• TASK ITEM
Please transcribe every record below exactly as written.

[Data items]
----
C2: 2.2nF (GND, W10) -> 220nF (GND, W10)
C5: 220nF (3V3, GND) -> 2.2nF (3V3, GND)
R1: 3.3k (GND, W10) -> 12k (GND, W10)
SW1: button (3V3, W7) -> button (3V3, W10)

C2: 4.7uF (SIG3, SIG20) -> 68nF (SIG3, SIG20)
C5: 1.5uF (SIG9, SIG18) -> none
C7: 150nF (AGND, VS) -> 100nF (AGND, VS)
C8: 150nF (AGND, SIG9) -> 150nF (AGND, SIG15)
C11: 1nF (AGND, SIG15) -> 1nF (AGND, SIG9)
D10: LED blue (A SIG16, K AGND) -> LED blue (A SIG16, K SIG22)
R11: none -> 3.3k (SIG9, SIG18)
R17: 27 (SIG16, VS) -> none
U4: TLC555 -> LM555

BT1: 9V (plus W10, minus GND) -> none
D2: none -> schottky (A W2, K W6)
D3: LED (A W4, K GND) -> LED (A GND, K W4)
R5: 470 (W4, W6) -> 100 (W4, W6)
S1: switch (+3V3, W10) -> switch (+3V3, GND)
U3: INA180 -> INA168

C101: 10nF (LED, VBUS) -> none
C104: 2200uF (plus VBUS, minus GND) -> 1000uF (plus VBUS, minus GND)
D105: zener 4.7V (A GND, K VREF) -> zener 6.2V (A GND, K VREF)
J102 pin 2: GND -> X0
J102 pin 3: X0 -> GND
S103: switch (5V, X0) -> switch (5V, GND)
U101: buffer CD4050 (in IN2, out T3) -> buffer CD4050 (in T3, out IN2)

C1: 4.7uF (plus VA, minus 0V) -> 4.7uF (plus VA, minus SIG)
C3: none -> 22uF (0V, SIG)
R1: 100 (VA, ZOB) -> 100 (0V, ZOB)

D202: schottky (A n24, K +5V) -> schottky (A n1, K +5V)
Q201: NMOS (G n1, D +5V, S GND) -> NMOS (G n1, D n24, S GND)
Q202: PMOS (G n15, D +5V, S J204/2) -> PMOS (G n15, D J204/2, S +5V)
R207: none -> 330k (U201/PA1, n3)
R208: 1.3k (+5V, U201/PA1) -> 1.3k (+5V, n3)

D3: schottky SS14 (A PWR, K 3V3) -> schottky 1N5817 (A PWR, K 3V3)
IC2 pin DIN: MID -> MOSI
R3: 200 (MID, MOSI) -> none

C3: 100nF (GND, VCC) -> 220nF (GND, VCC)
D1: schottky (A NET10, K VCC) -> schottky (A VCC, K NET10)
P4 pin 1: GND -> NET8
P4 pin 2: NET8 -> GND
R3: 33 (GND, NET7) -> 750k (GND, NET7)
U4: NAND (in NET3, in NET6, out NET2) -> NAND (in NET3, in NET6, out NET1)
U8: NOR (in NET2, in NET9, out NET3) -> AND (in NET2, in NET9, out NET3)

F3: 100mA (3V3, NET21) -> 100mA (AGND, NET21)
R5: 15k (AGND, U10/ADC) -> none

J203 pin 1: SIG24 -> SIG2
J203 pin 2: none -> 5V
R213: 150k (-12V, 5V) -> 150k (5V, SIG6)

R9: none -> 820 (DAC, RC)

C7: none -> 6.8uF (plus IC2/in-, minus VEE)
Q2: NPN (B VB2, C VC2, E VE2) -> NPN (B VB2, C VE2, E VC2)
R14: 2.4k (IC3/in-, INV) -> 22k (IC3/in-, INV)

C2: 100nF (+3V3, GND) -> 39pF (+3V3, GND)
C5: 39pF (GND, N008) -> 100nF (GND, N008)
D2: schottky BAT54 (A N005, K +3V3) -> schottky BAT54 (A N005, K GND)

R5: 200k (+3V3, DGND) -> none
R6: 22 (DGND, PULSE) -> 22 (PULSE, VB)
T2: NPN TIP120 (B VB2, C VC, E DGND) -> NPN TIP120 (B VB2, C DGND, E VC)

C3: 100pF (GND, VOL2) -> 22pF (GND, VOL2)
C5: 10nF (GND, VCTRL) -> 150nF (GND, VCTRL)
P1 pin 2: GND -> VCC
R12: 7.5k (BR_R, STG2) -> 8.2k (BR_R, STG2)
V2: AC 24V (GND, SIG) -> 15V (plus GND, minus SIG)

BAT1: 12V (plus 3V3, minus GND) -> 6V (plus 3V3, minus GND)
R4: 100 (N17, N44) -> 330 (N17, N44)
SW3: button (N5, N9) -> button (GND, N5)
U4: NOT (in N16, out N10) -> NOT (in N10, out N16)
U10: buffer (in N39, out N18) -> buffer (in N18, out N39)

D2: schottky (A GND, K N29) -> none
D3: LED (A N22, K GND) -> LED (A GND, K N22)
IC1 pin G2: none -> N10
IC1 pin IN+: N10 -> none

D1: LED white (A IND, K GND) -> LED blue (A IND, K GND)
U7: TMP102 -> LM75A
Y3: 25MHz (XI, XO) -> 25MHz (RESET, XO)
----
• RESPONSE AREA
C2: 2.2nF (GND, W10) -> 220nF (GND, W10)
C5: 220nF (3V3, GND) -> 2.2nF (3V3, GND)
R1: 3.3k (GND, W10) -> 12k (GND, W10)
SW1: button (3V3, W7) -> button (3V3, W10)

C2: 4.7uF (SIG3, SIG20) -> 68nF (SIG3, SIG20)
C5: 1.5uF (SIG9, SIG18) -> none
C7: 150nF (AGND, VS) -> 100nF (AGND, VS)
C8: 150nF (AGND, SIG9) -> 150nF (AGND, SIG15)
C11: 1nF (AGND, SIG15) -> 1nF (AGND, SIG9)
D10: LED blue (A SIG16, K AGND) -> LED blue (A SIG16, K SIG22)
R11: none -> 3.3k (SIG9, SIG18)
R17: 27 (SIG16, VS) -> none
U4: TLC555 -> LM555

BT1: 9V (plus W10, minus GND) -> none
D2: none -> schottky (A W2, K W6)
D3: LED (A W4, K GND) -> LED (A GND, K W4)
R5: 470 (W4, W6) -> 100 (W4, W6)
S1: switch (+3V3, W10) -> switch (+3V3, GND)
U3: INA180 -> INA168

C101: 10nF (LED, VBUS) -> none
C104: 2200uF (plus VBUS, minus GND) -> 1000uF (plus VBUS, minus GND)
D105: zener 4.7V (A GND, K VREF) -> zener 6.2V (A GND, K VREF)
J102 pin 2: GND -> X0
J102 pin 3: X0 -> GND
S103: switch (5V, X0) -> switch (5V, GND)
U101: buffer CD4050 (in IN2, out T3) -> buffer CD4050 (in T3, out IN2)

C1: 4.7uF (plus VA, minus 0V) -> 4.7uF (plus VA, minus SIG)
C3: none -> 22uF (0V, SIG)
R1: 100 (VA, ZOB) -> 100 (0V, ZOB)

D202: schottky (A n24, K +5V) -> schottky (A n1, K +5V)
Q201: NMOS (G n1, D +5V, S GND) -> NMOS (G n1, D n24, S GND)
Q202: PMOS (G n15, D +5V, S J204/2) -> PMOS (G n15, D J204/2, S +5V)
R207: none -> 330k (U201/PA1, n3)
R208: 1.3k (+5V, U201/PA1) -> 1.3k (+5V, n3)

D3: schottky SS14 (A PWR, K 3V3) -> schottky 1N5817 (A PWR, K 3V3)
IC2 pin DIN: MID -> MOSI
R3: 200 (MID, MOSI) -> none

C3: 100nF (GND, VCC) -> 220nF (GND, VCC)
D1: schottky (A NET10, K VCC) -> schottky (A VCC, K NET10)
P4 pin 1: GND -> NET8
P4 pin 2: NET8 -> GND
R3: 33 (GND, NET7) -> 750k (GND, NET7)
U4: NAND (in NET3, in NET6, out NET2) -> NAND (in NET3, in NET6, out NET1)
U8: NOR (in NET2, in NET9, out NET3) -> AND (in NET2, in NET9, out NET3)

F3: 100mA (3V3, NET21) -> 100mA (AGND, NET21)
R5: 15k (AGND, U10/ADC) -> none

J203 pin 1: SIG24 -> SIG2
J203 pin 2: none -> 5V
R213: 150k (-12V, 5V) -> 150k (5V, SIG6)

R9: none -> 820 (DAC, RC)

C7: none -> 6.8uF (plus IC2/in-, minus VEE)
Q2: NPN (B VB2, C VC2, E VE2) -> NPN (B VB2, C VE2, E VC2)
R14: 2.4k (IC3/in-, INV) -> 22k (IC3/in-, INV)

C2: 100nF (+3V3, GND) -> 39pF (+3V3, GND)
C5: 39pF (GND, N008) -> 100nF (GND, N008)
D2: schottky BAT54 (A N005, K +3V3) -> schottky BAT54 (A N005, K GND)

R5: 200k (+3V3, DGND) -> none
R6: 22 (DGND, PULSE) -> 22 (PULSE, VB)
T2: NPN TIP120 (B VB2, C VC, E DGND) -> NPN TIP120 (B VB2, C DGND, E VC)

C3: 100pF (GND, VOL2) -> 22pF (GND, VOL2)
C5: 10nF (GND, VCTRL) -> 150nF (GND, VCTRL)
P1 pin 2: GND -> VCC
R12: 7.5k (BR_R, STG2) -> 8.2k (BR_R, STG2)
V2: AC 24V (GND, SIG) -> 15V (plus GND, minus SIG)

BAT1: 12V (plus 3V3, minus GND) -> 6V (plus 3V3, minus GND)
R4: 100 (N17, N44) -> 330 (N17, N44)
SW3: button (N5, N9) -> button (GND, N5)
U4: NOT (in N16, out N10) -> NOT (in N10, out N16)
U10: buffer (in N39, out N18) -> buffer (in N18, out N39)

D2: schottky (A GND, K N29) -> none
D3: LED (A N22, K GND) -> LED (A GND, K N22)
IC1 pin G2: none -> N10
IC1 pin IN+: N10 -> none

D1: LED white (A IND, K GND) -> LED blue (A IND, K GND)
U7: TMP102 -> LM75A
Y3: 25MHz (XI, XO) -> 25MHz (RESET, XO)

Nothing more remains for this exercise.